(What you have to do) Apart from the images, repeat the data below exactly as written.

=== Records for processing ===

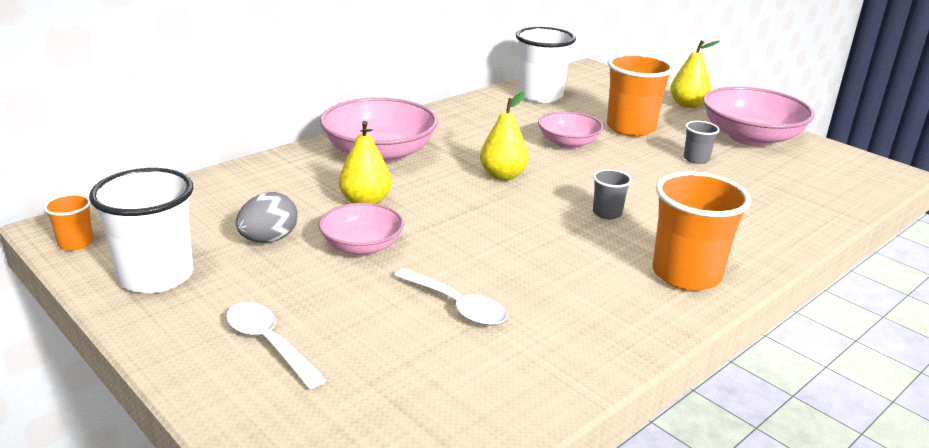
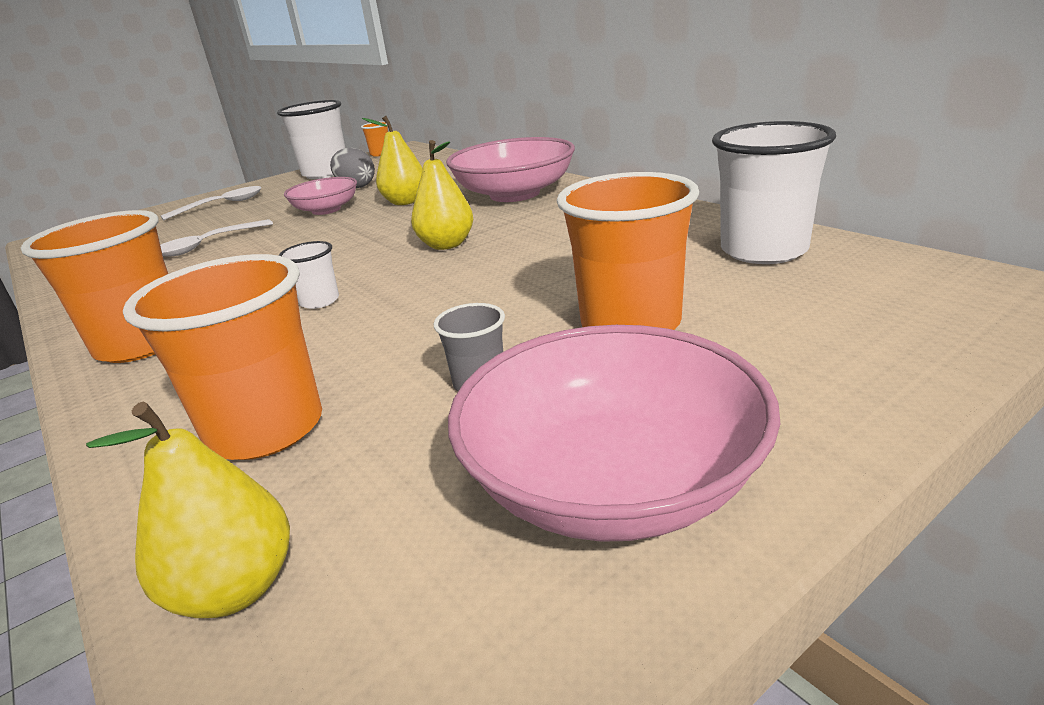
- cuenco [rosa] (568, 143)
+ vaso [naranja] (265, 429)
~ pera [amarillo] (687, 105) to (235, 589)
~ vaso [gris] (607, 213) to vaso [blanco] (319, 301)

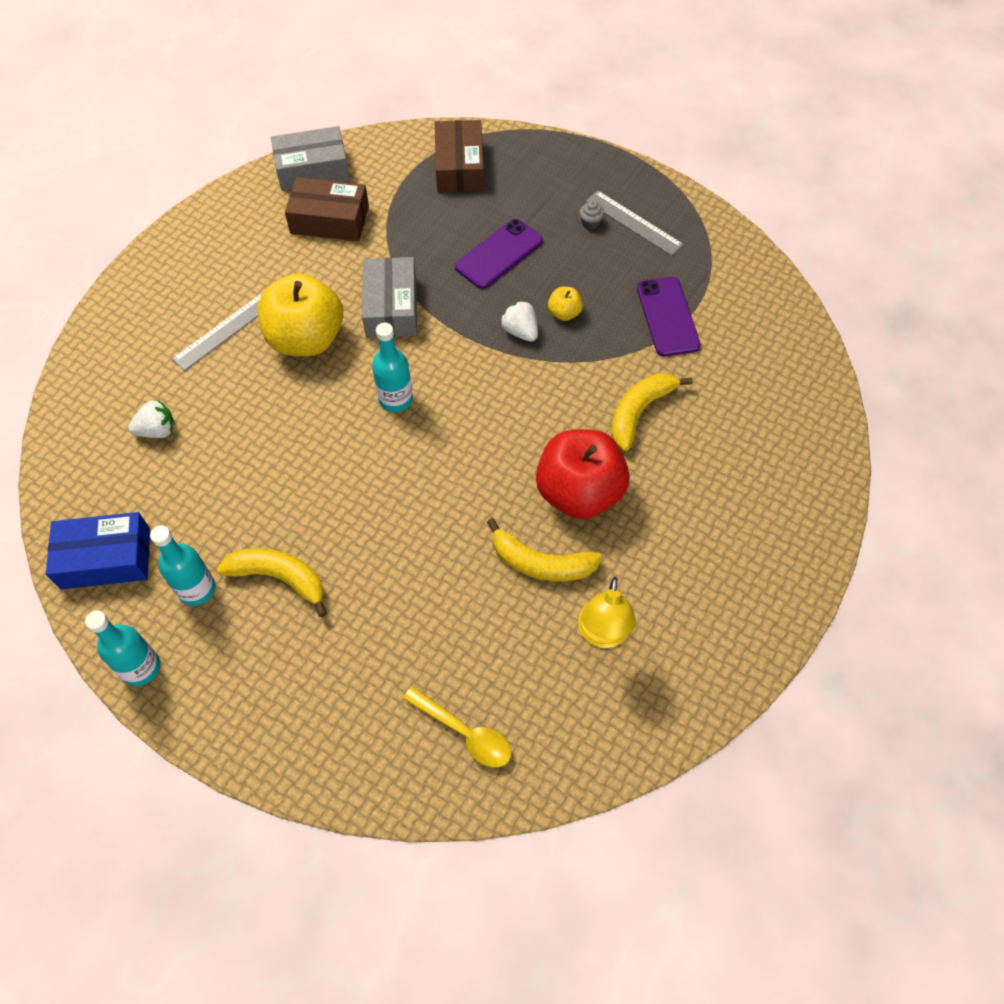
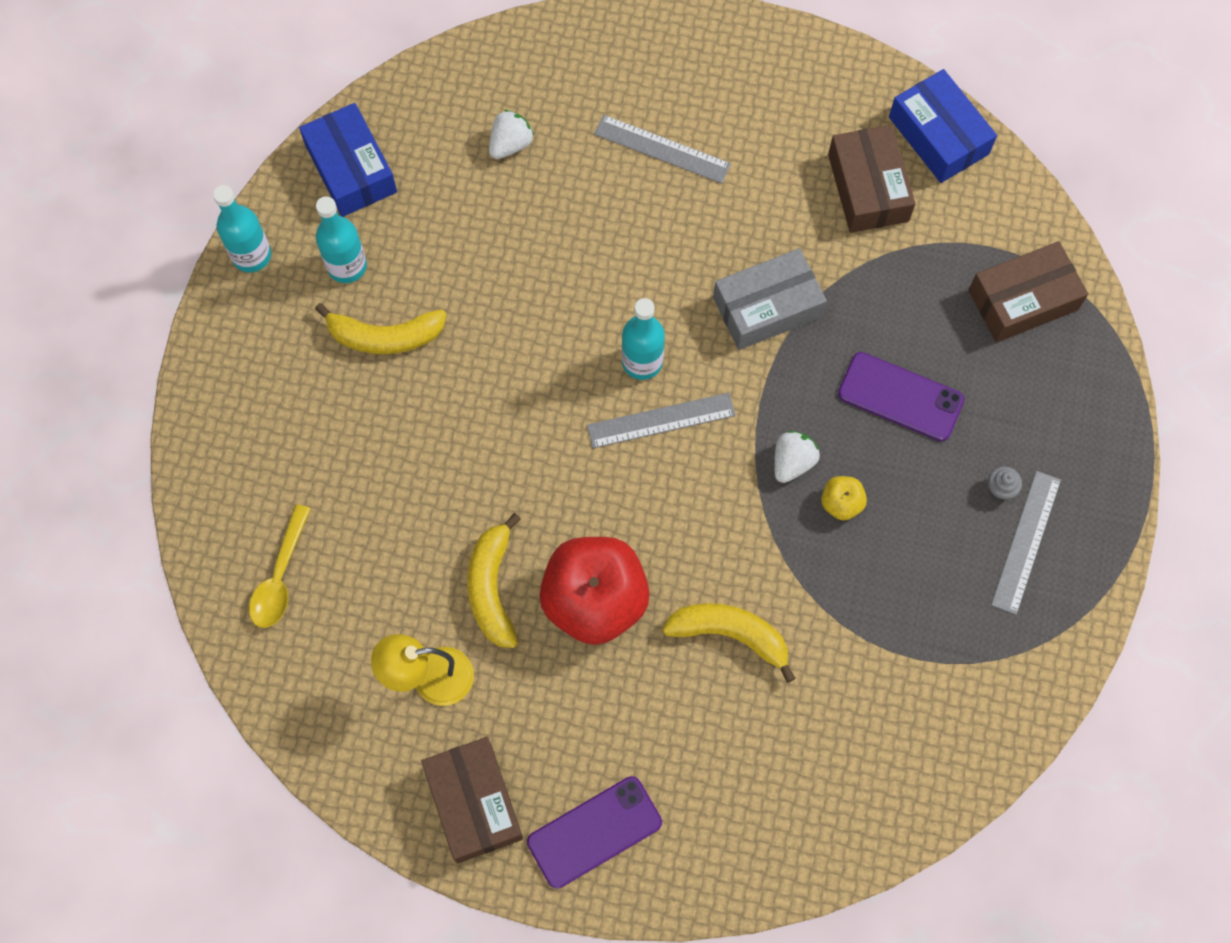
- manzana [amarillo] (306, 339)
+ caja [marrón] (474, 802)
+ regla [gris] (661, 420)
~ móvil [morado] (667, 316) to (594, 832)
~ caja [gris] (312, 169) to caja [azul] (938, 135)
~ fresa [blanco] (157, 430) = (510, 144) 105 degrees counterclockwise
~ plátano [amarillo] (279, 578) = (385, 336) 90 degrees clockwise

===

(Solution)
- cuenco [rosa] (568, 143)
+ vaso [naranja] (265, 429)
~ pera [amarillo] (687, 105) to (235, 589)
~ vaso [gris] (607, 213) to vaso [blanco] (319, 301)

- manzana [amarillo] (306, 339)
+ caja [marrón] (474, 802)
+ regla [gris] (661, 420)
~ móvil [morado] (667, 316) to (594, 832)
~ caja [gris] (312, 169) to caja [azul] (938, 135)
~ fresa [blanco] (157, 430) = (510, 144) 105 degrees counterclockwise
~ plátano [amarillo] (279, 578) = (385, 336) 90 degrees clockwise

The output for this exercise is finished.